WHAT THE TASK ASKS: Each line of the data that includes the string "calculator" is to be copied out.

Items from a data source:

>>>>>

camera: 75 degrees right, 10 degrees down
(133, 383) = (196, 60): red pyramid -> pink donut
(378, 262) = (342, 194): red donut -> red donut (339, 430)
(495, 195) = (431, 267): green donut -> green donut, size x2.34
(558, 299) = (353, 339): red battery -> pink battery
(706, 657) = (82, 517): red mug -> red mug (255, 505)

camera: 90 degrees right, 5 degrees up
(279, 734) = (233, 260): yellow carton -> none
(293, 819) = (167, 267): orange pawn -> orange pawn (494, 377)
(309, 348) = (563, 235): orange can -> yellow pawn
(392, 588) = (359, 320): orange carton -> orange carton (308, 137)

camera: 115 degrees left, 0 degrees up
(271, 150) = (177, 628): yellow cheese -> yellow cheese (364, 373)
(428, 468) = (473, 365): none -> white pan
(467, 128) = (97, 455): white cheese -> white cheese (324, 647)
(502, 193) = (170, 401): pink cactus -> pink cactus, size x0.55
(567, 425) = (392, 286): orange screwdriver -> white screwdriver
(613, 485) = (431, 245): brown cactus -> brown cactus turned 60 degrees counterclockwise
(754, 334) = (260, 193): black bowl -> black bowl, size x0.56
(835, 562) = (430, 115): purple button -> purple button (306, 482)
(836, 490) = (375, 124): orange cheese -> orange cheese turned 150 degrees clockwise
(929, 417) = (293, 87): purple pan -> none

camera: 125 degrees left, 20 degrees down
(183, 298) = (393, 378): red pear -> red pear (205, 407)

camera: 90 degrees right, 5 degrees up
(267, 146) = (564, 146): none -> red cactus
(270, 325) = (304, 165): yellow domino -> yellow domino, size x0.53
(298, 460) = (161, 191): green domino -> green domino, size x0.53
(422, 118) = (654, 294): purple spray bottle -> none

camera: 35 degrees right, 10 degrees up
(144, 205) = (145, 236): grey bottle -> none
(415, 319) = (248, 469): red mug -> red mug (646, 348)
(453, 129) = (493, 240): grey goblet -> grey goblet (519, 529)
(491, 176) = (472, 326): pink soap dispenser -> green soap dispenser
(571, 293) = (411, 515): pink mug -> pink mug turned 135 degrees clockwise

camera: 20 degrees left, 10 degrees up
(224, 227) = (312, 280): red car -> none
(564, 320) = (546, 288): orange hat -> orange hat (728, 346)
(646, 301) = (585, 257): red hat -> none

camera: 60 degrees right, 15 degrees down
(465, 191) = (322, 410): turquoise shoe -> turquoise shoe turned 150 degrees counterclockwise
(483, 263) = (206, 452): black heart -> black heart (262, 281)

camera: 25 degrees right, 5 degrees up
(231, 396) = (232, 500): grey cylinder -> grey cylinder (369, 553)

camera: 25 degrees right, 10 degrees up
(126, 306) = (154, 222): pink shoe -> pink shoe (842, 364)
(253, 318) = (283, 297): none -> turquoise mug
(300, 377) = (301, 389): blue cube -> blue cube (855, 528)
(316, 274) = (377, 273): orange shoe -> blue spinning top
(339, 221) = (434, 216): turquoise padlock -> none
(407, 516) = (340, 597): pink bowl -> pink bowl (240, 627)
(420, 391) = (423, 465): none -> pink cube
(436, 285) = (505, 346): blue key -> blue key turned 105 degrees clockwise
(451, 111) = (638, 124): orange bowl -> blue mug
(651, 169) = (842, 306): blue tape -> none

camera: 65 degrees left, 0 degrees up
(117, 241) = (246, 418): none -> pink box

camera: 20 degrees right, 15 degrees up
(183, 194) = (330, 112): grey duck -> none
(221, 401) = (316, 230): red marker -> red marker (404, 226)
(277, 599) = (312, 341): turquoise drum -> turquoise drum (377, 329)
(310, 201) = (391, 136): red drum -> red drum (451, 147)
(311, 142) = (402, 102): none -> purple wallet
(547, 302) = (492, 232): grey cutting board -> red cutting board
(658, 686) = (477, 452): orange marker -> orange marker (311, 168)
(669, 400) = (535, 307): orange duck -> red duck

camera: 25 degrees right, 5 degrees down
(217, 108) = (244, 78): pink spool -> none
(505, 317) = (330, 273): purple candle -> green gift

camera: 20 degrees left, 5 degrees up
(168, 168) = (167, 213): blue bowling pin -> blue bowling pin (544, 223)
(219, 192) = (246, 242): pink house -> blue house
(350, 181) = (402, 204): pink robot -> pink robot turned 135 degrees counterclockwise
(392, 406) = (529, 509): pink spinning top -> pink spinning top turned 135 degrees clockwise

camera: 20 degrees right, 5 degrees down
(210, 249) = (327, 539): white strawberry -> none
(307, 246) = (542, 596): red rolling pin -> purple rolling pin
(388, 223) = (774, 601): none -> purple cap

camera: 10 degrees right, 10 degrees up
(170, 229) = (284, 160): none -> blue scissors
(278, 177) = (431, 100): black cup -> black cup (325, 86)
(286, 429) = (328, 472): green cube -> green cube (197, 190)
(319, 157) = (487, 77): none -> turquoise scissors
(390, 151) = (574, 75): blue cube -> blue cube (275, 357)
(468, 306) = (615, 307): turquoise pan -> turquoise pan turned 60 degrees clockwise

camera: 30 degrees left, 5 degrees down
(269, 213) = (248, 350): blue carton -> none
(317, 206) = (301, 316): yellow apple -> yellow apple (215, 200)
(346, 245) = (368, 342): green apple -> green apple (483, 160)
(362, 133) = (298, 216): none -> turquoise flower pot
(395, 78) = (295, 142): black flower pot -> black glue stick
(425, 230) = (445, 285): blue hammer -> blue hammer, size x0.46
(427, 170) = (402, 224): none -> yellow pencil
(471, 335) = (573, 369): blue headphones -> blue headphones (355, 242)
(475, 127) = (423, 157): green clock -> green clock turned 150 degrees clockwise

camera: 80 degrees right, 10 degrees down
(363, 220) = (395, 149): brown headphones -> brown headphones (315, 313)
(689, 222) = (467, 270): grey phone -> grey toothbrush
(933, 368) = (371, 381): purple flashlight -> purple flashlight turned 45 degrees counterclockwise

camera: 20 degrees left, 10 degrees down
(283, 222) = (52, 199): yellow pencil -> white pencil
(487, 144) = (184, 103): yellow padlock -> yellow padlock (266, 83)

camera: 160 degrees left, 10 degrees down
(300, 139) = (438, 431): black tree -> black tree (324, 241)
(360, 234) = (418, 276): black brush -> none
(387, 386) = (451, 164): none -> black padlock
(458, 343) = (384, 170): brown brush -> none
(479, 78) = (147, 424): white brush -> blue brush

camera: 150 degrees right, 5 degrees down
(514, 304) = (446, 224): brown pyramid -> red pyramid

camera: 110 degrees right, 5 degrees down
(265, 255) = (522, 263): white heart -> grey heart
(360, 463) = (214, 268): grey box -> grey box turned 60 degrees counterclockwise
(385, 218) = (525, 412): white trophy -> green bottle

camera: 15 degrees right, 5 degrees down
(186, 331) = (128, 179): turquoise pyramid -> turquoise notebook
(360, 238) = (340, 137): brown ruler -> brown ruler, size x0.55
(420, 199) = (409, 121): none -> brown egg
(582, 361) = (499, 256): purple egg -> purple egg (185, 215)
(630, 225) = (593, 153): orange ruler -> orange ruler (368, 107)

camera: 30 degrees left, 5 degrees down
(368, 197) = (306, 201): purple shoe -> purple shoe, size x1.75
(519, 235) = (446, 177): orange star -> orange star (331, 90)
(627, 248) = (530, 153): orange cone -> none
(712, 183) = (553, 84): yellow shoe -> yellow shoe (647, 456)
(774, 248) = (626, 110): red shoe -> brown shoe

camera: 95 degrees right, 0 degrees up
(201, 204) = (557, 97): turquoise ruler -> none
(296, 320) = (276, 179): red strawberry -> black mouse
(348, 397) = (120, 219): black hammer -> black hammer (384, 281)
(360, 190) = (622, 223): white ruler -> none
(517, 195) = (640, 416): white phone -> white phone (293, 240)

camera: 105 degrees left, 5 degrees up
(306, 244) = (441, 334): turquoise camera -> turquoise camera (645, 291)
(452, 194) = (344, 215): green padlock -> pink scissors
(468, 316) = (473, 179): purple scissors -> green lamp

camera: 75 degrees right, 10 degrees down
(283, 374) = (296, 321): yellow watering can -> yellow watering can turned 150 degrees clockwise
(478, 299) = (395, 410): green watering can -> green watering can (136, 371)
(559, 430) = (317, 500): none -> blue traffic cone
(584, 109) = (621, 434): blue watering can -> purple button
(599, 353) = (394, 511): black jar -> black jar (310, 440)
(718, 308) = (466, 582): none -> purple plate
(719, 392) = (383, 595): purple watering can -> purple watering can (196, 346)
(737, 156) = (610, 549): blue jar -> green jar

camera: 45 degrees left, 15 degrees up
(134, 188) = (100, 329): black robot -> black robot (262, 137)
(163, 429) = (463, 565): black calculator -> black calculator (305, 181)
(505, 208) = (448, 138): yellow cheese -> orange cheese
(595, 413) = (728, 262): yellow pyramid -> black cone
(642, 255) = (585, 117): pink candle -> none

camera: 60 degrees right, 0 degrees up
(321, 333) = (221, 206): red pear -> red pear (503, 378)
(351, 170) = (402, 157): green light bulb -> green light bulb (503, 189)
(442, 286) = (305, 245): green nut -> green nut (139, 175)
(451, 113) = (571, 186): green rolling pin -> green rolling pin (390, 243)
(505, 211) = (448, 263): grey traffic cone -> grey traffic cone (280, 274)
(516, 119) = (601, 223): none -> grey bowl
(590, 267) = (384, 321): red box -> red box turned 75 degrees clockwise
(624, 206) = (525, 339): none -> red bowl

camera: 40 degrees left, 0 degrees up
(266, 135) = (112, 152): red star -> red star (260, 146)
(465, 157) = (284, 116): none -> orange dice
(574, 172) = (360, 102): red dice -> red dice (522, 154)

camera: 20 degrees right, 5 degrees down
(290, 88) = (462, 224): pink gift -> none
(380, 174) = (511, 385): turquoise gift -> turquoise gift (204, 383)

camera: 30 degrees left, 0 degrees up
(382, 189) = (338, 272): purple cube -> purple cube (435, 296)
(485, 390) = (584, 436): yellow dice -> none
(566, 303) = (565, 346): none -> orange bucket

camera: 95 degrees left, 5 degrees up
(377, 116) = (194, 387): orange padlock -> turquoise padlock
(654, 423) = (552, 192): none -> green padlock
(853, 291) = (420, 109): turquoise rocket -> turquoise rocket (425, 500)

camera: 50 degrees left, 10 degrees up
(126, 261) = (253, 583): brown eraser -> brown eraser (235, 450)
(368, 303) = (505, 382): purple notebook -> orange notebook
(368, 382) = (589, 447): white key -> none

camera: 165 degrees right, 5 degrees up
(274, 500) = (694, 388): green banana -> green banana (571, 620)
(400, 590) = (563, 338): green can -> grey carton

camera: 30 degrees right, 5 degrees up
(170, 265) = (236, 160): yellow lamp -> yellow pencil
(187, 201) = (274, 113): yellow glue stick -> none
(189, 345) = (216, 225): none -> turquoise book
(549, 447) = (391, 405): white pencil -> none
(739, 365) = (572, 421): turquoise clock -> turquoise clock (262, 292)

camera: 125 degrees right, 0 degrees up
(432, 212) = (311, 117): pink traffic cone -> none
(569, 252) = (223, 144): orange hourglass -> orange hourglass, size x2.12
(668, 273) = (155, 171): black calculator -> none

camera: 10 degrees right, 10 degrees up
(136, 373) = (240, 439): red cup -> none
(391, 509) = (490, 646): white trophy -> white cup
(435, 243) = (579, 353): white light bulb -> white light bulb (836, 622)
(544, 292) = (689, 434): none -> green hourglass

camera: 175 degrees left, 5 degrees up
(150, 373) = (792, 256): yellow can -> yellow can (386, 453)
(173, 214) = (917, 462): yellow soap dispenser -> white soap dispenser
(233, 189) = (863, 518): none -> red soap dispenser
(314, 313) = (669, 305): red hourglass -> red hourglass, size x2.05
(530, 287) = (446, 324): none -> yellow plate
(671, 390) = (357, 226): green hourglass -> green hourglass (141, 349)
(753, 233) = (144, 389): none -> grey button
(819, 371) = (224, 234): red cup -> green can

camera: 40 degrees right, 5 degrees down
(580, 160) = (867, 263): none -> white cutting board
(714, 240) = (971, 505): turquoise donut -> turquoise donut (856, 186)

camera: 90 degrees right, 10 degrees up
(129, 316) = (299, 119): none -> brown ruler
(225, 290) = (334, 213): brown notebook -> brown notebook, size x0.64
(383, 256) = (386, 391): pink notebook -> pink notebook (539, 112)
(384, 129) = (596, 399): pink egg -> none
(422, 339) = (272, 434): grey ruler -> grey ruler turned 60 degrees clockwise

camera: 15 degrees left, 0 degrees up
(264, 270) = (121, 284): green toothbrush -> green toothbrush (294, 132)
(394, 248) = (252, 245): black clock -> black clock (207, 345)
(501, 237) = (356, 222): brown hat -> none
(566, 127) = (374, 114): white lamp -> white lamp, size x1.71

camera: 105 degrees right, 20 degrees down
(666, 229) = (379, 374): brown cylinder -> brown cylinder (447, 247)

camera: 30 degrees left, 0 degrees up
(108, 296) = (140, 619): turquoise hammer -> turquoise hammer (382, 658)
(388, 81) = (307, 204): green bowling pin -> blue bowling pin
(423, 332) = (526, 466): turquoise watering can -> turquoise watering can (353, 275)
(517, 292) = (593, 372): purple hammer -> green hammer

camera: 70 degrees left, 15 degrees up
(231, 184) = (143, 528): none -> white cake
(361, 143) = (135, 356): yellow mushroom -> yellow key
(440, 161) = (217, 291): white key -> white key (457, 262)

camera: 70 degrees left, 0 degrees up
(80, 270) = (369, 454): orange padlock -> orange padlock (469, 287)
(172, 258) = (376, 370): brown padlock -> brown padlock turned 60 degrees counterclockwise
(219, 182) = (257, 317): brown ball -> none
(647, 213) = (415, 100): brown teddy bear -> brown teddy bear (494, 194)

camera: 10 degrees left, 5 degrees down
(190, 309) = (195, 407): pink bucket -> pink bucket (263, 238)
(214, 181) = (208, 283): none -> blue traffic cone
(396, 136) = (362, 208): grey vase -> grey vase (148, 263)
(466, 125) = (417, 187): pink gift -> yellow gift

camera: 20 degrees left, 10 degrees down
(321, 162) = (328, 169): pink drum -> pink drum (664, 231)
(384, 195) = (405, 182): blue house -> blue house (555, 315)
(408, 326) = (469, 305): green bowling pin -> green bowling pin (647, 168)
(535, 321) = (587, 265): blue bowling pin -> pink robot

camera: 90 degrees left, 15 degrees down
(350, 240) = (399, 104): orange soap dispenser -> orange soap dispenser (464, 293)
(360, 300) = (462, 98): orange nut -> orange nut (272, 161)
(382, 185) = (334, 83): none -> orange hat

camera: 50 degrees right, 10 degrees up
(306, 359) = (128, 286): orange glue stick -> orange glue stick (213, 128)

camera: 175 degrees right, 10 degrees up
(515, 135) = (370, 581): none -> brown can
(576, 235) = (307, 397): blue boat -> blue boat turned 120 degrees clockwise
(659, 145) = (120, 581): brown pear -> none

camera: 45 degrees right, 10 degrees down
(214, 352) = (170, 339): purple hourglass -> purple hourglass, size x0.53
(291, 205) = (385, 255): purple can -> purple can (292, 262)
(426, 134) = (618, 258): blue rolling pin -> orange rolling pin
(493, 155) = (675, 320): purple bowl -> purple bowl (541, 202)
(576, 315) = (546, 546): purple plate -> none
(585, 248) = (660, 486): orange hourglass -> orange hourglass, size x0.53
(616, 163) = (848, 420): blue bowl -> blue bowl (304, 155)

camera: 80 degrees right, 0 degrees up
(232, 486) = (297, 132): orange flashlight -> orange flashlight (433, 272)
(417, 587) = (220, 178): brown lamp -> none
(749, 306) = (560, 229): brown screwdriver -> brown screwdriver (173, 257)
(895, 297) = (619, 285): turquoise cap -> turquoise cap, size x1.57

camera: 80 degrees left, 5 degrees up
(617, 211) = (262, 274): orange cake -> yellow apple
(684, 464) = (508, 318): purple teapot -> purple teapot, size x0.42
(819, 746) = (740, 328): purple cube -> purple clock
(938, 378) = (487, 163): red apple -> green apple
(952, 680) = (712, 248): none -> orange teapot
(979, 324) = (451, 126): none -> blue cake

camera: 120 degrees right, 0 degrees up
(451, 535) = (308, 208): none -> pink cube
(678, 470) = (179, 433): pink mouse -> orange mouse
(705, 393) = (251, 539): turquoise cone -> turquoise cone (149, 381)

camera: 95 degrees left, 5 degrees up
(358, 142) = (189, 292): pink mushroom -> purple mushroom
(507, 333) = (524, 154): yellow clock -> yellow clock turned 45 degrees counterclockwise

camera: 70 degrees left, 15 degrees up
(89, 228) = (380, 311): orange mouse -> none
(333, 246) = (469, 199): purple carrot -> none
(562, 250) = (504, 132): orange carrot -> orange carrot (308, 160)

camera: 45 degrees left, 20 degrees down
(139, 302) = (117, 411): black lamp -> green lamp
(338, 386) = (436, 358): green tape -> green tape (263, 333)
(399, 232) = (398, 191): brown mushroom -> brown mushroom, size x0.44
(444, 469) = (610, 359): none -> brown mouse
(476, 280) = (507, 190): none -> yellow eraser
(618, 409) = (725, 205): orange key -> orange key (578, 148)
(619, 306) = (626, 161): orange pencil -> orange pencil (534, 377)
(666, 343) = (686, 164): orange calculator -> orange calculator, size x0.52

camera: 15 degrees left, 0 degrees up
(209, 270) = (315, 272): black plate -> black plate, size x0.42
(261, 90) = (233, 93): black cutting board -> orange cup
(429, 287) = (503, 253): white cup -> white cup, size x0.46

<<<<<

SOLUTION FOR THIS TASK:
(163, 429) = (463, 565): black calculator -> black calculator (305, 181)
(668, 273) = (155, 171): black calculator -> none
(666, 343) = (686, 164): orange calculator -> orange calculator, size x0.52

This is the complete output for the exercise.